### Task requirements
From the entries below, reproduce exactly the line containing "none -> tan brick B3:B4 level 2", the line containing "red brick I4:I5", and every line in between, with nothing added.

Object tracking records
━━━━━━━━━━━━━━━━━━━━

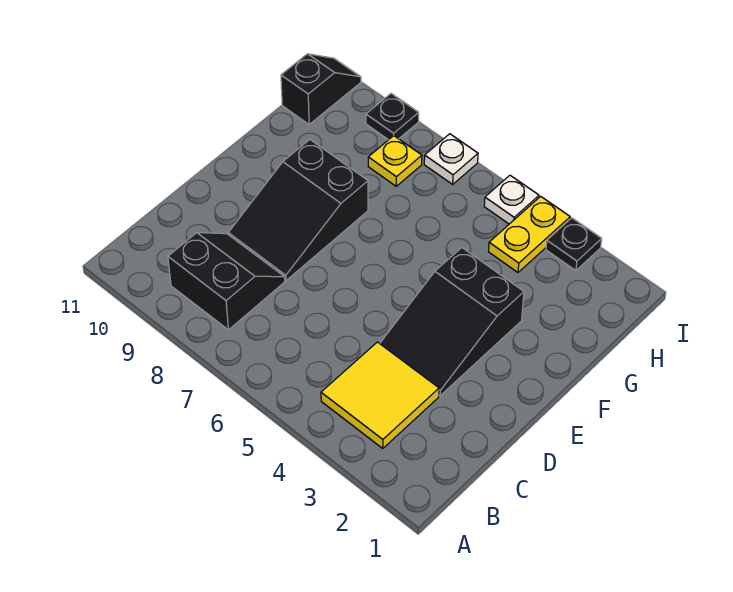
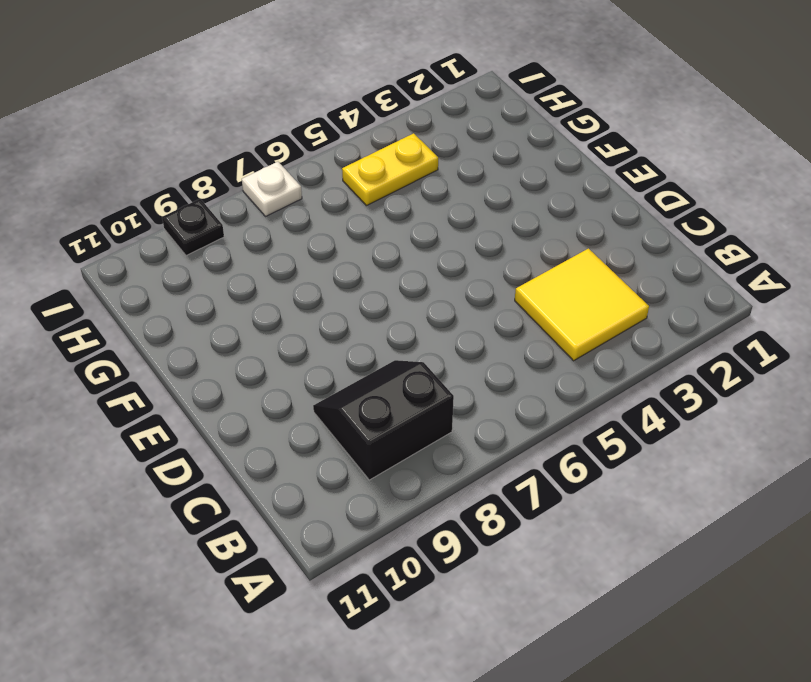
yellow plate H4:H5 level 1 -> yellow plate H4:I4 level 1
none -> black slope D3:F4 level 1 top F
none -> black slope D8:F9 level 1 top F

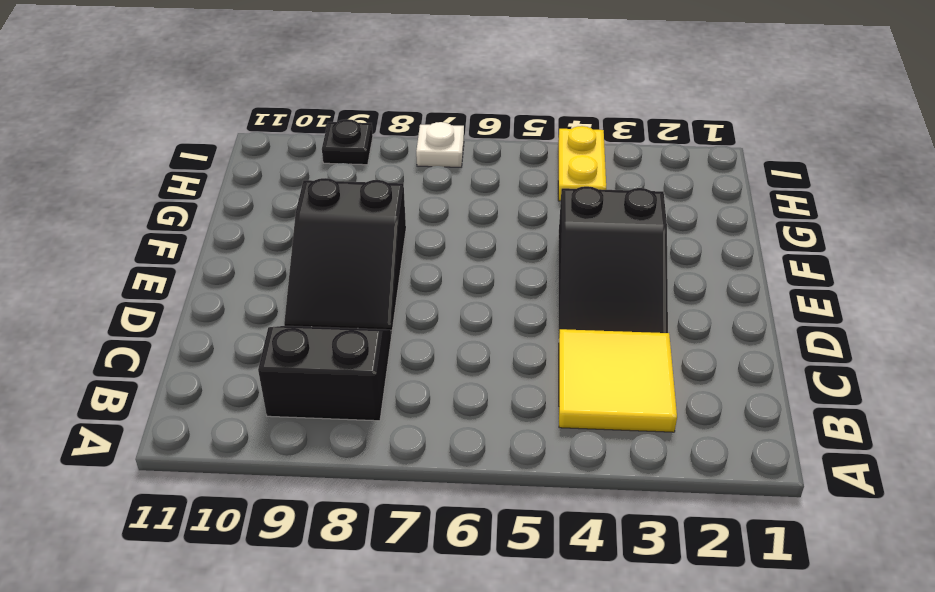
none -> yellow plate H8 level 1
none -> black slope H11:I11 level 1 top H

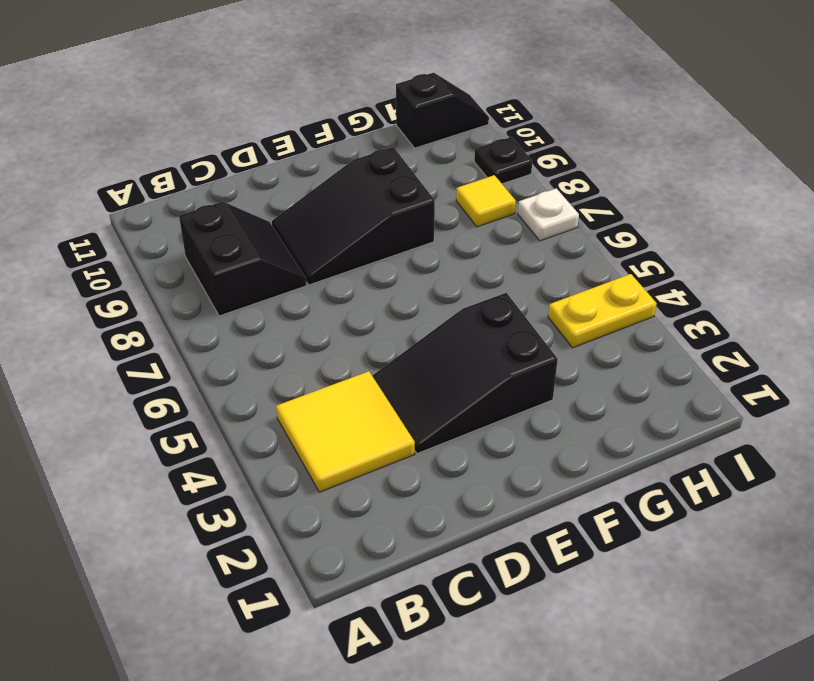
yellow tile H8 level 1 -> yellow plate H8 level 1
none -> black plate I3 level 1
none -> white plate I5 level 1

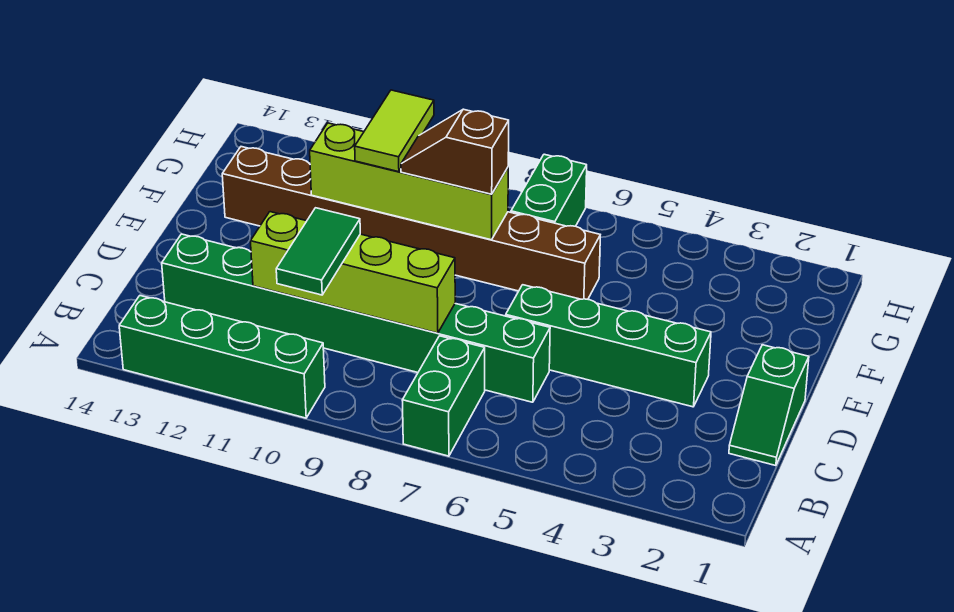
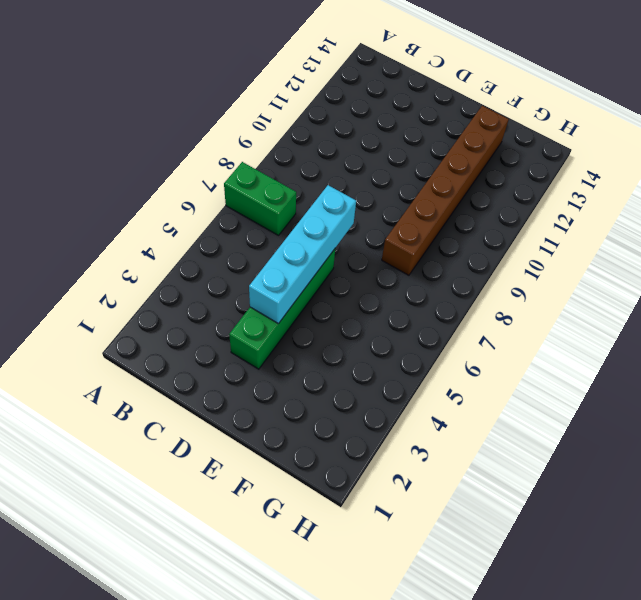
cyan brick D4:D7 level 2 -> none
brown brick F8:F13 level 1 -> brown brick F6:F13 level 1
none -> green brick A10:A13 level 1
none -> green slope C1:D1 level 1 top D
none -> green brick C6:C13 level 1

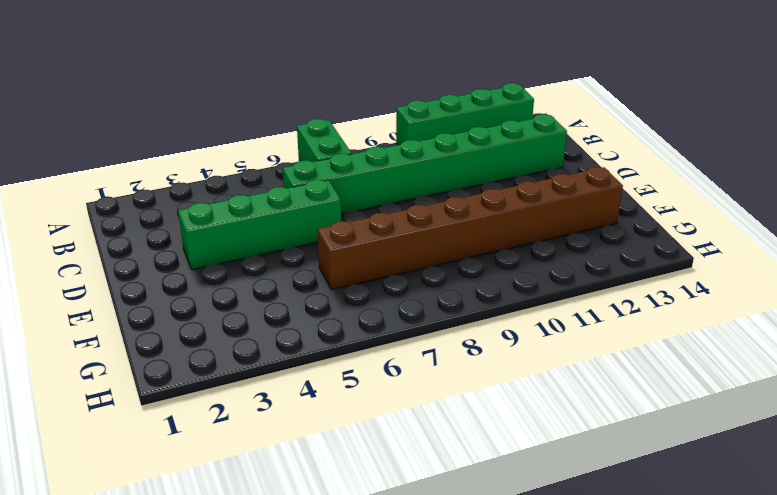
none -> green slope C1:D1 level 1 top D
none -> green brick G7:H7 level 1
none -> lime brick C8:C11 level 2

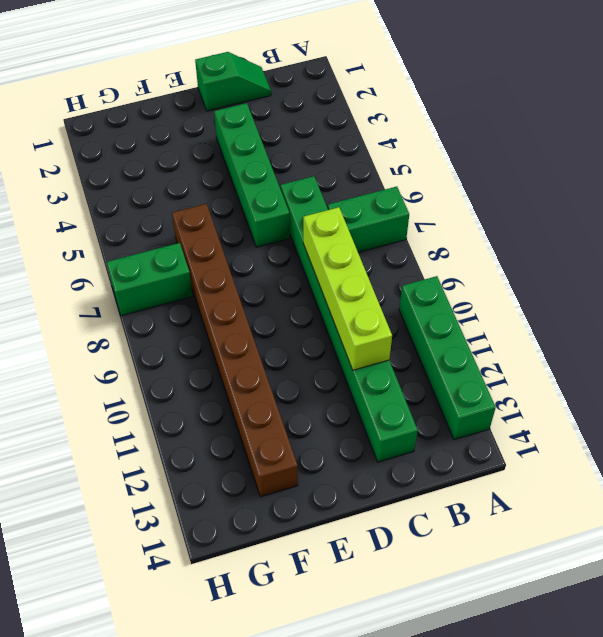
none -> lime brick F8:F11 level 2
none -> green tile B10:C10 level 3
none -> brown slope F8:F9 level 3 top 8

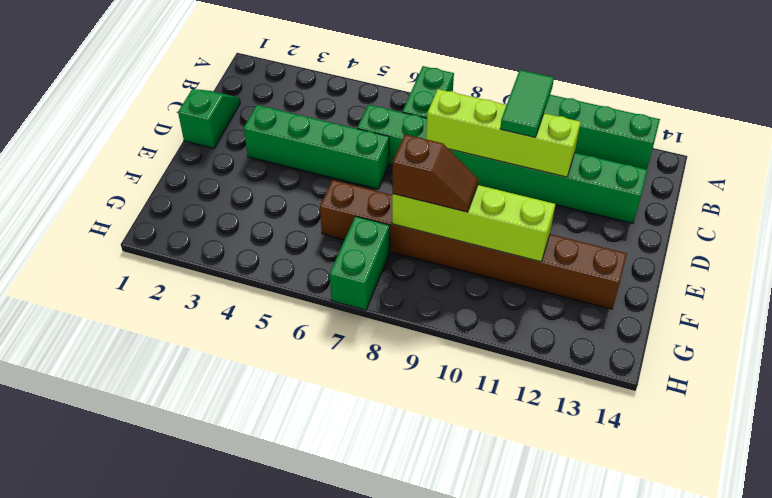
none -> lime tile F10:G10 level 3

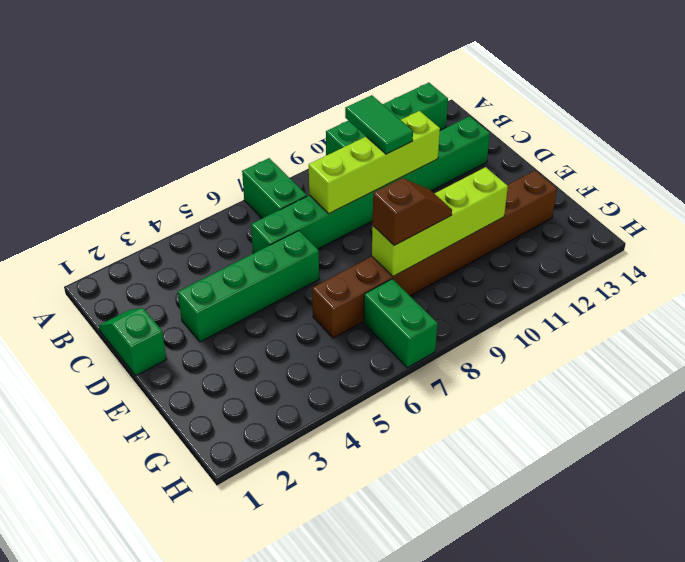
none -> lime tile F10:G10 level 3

━━━━━━━━━━━━━━━━━━━━

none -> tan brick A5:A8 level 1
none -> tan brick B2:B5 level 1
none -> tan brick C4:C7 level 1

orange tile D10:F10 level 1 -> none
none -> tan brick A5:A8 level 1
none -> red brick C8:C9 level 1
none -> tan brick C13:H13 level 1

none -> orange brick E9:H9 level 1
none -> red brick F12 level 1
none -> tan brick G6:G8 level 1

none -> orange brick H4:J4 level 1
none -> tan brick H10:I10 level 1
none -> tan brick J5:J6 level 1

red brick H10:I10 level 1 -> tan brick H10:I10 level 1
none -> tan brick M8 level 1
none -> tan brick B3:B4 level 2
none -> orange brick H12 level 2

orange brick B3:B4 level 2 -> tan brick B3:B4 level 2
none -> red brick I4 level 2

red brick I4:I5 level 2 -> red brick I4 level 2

━━━━━━━━━━━━━━━━━━━━

### Solution to this exercise
none -> tan brick B3:B4 level 2
none -> orange brick H12 level 2

orange brick B3:B4 level 2 -> tan brick B3:B4 level 2
none -> red brick I4 level 2

red brick I4:I5 level 2 -> red brick I4 level 2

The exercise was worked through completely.